## Brief
Output the following lines verbatim.

## Given records
+ + + + + + +

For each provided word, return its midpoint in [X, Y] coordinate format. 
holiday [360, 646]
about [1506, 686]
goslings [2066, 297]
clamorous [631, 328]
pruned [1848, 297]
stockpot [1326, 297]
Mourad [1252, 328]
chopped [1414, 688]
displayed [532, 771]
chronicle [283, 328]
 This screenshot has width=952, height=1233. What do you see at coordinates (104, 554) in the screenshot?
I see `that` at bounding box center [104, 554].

+ + + + + + +

## Solution for this task
For each provided word, return its midpoint in [X, Y] coordinate format. 
holiday [360, 646]
about [1506, 686]
goslings [2066, 297]
clamorous [631, 328]
pruned [1848, 297]
stockpot [1326, 297]
Mourad [1252, 328]
chopped [1414, 688]
displayed [532, 771]
chronicle [283, 328]
 This screenshot has width=952, height=1233. What do you see at coordinates (104, 554) in the screenshot?
I see `that` at bounding box center [104, 554].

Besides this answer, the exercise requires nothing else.